- _Exercise details_
Everything in the listing must be repeated exactly, apart from the images.

************

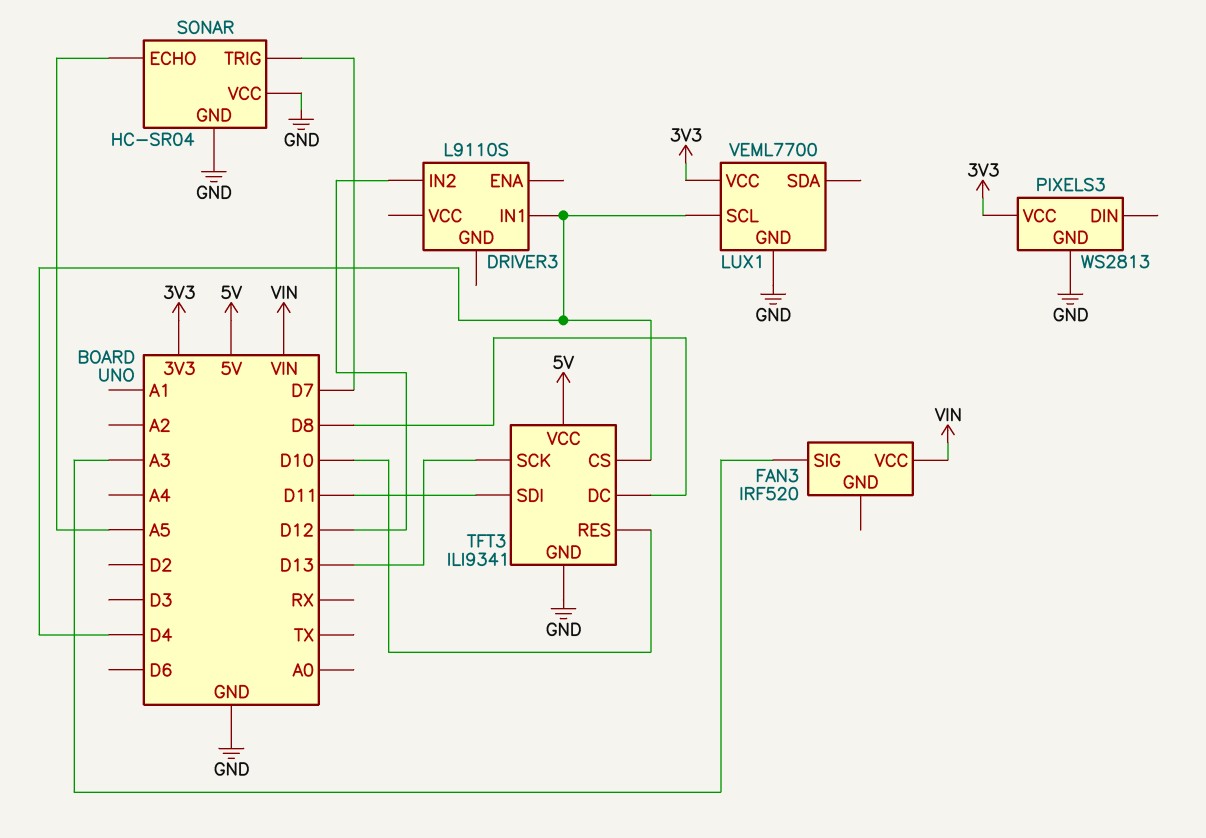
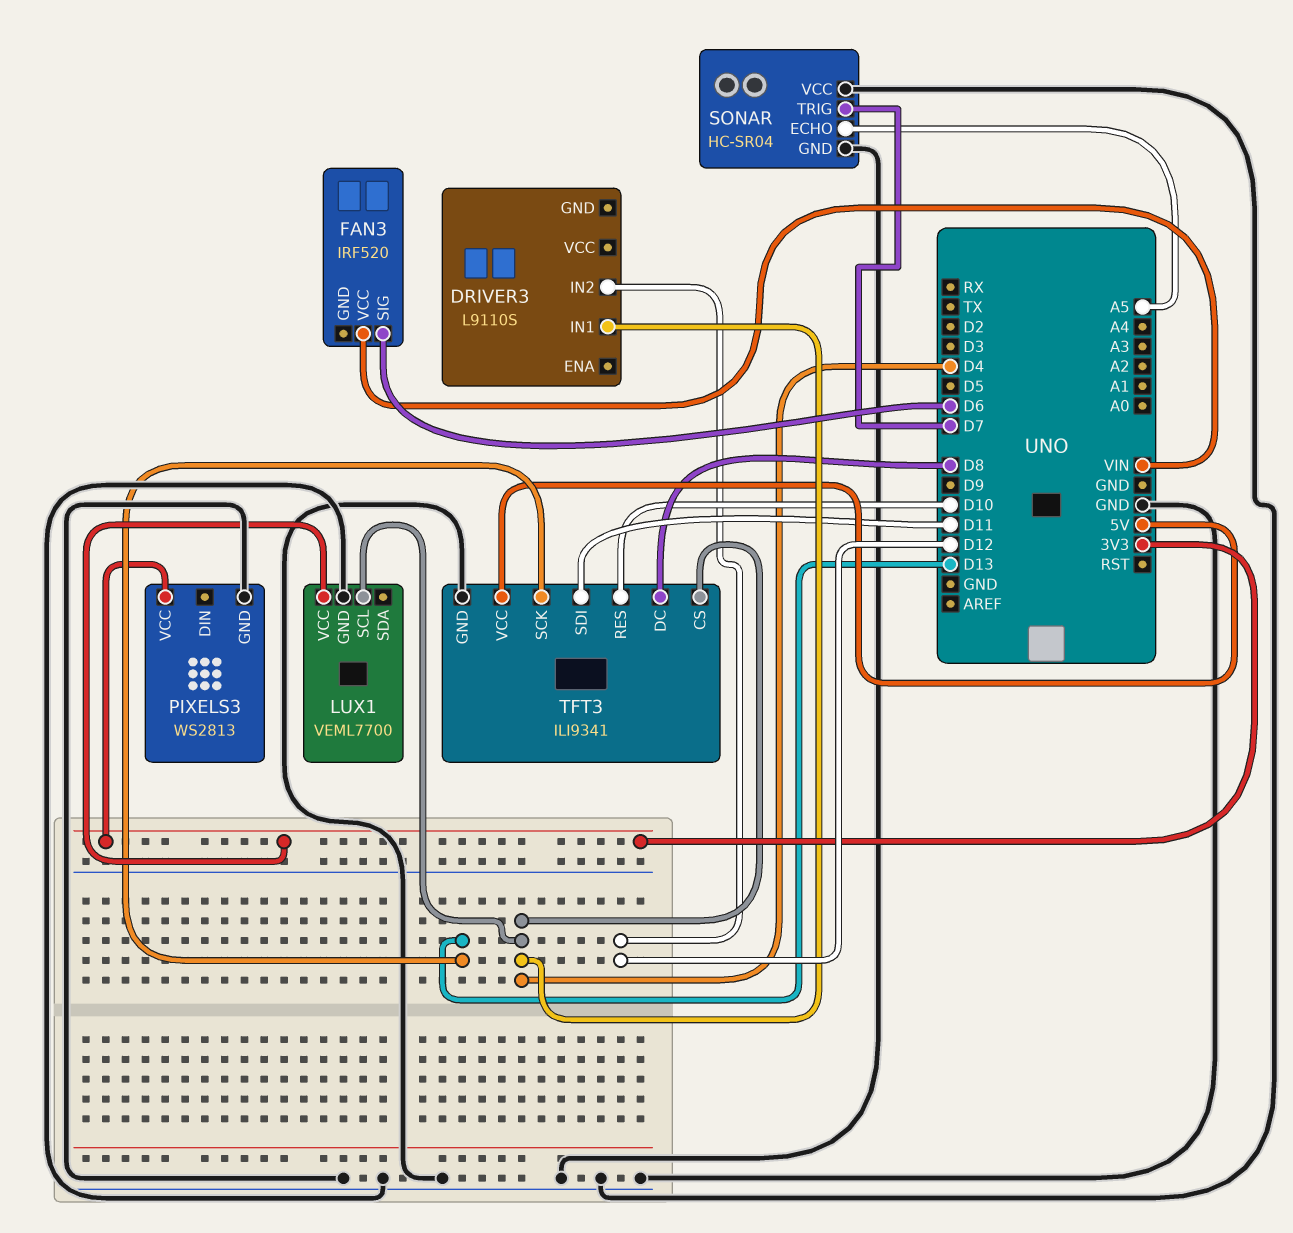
FAN3 pin SIG: A3 -> D6

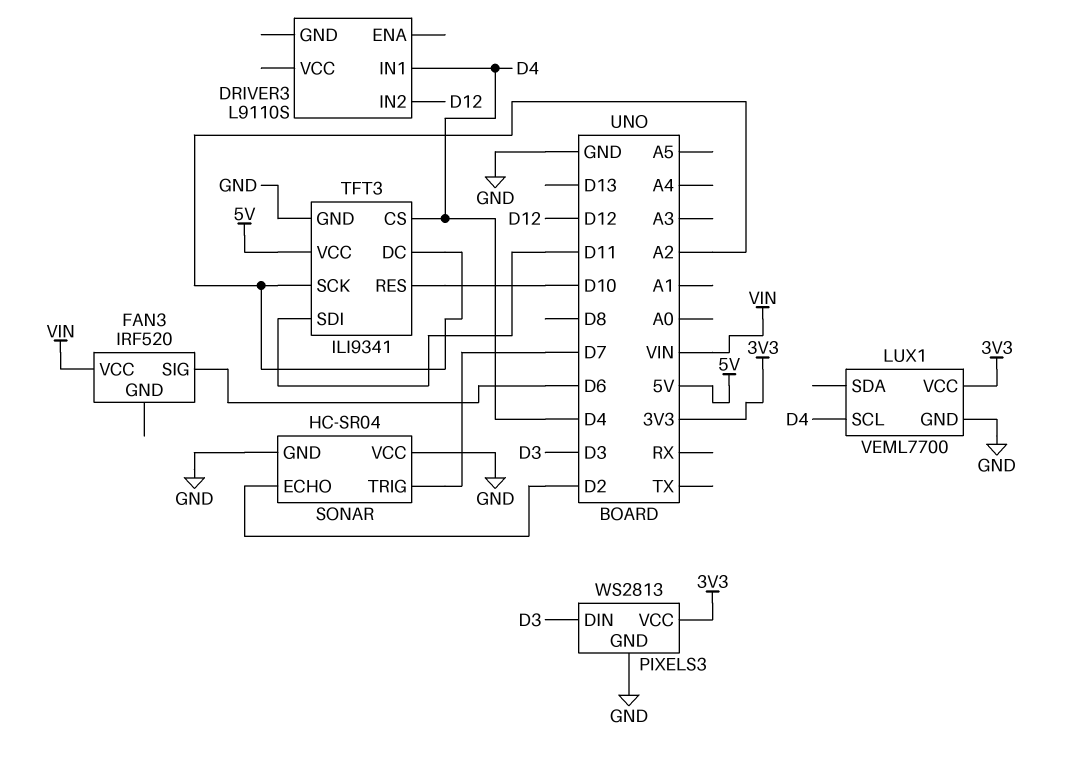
PIXELS3 pin DIN: none -> D3
SONAR pin ECHO: A5 -> D2
TFT3 pin DC: D8 -> A2
TFT3 pin SCK: D13 -> A2

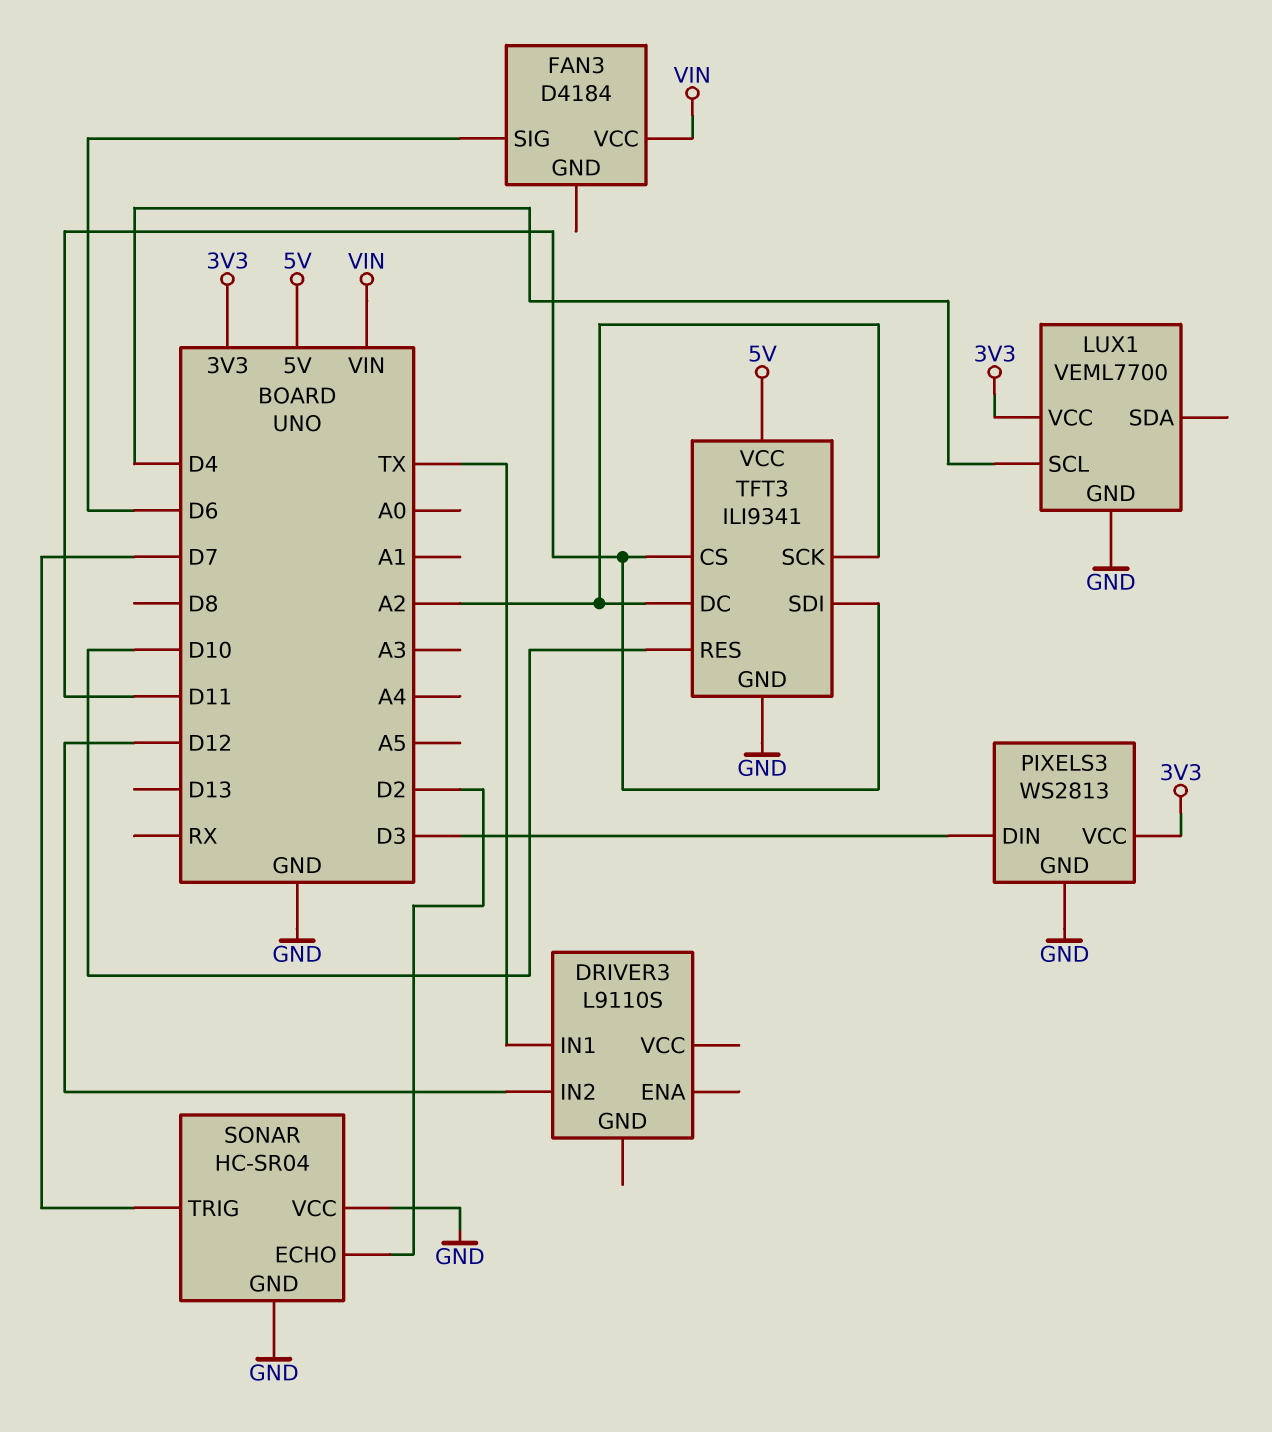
DRIVER3 pin IN1: D4 -> TX
FAN3: IRF520 -> D4184
TFT3 pin CS: D4 -> D11

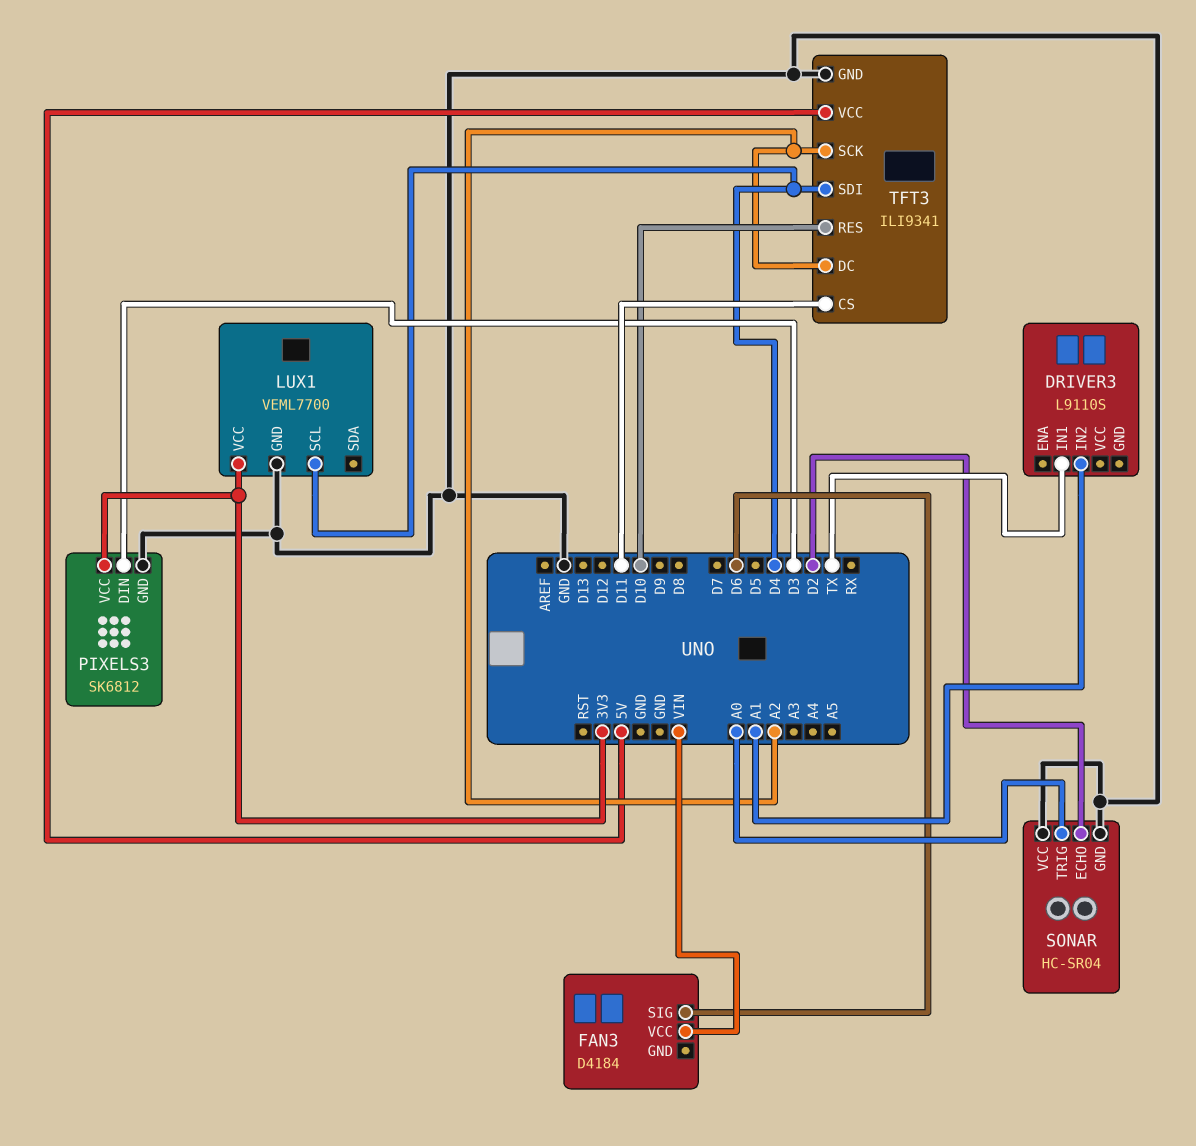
DRIVER3 pin IN2: D12 -> A1
PIXELS3: WS2813 -> SK6812
SONAR pin TRIG: D7 -> A0
TFT3 pin SDI: D11 -> D4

************

- _Response_
FAN3 pin SIG: A3 -> D6

PIXELS3 pin DIN: none -> D3
SONAR pin ECHO: A5 -> D2
TFT3 pin DC: D8 -> A2
TFT3 pin SCK: D13 -> A2

DRIVER3 pin IN1: D4 -> TX
FAN3: IRF520 -> D4184
TFT3 pin CS: D4 -> D11

DRIVER3 pin IN2: D12 -> A1
PIXELS3: WS2813 -> SK6812
SONAR pin TRIG: D7 -> A0
TFT3 pin SDI: D11 -> D4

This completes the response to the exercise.